**THE PROBLEM:**
The answer must consist of every line below that holds the word "none".

**DATA EXTRACT:**
===

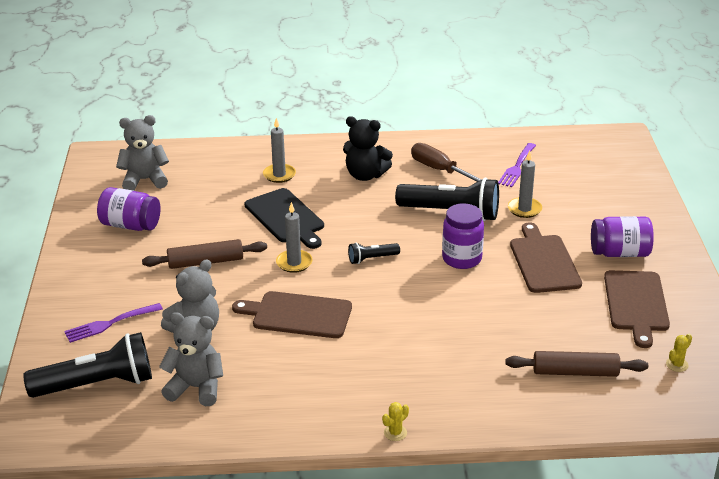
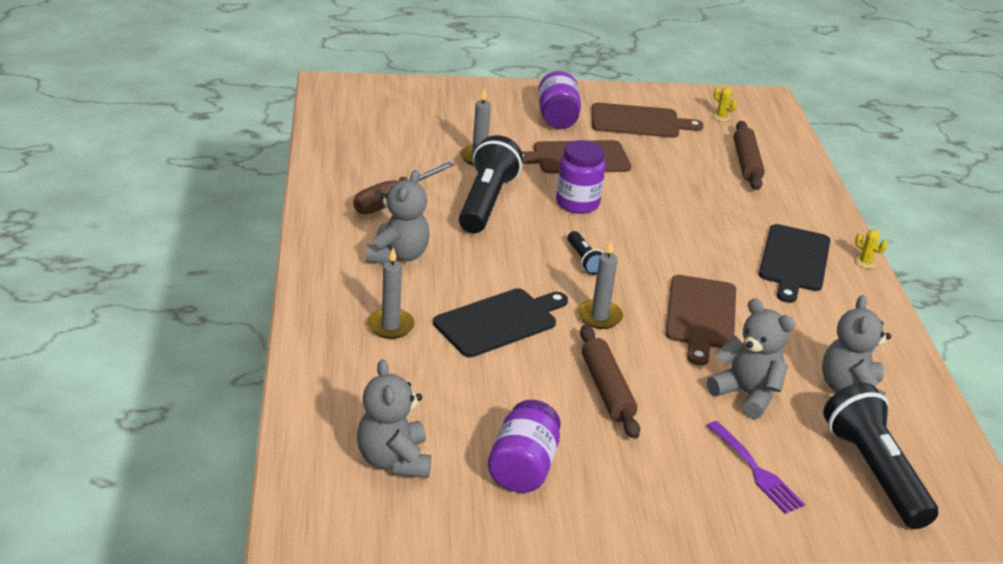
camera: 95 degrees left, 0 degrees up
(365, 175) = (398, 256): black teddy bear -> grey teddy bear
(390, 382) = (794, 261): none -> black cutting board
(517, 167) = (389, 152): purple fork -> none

===

**OUTPUT:**
(390, 382) = (794, 261): none -> black cutting board
(517, 167) = (389, 152): purple fork -> none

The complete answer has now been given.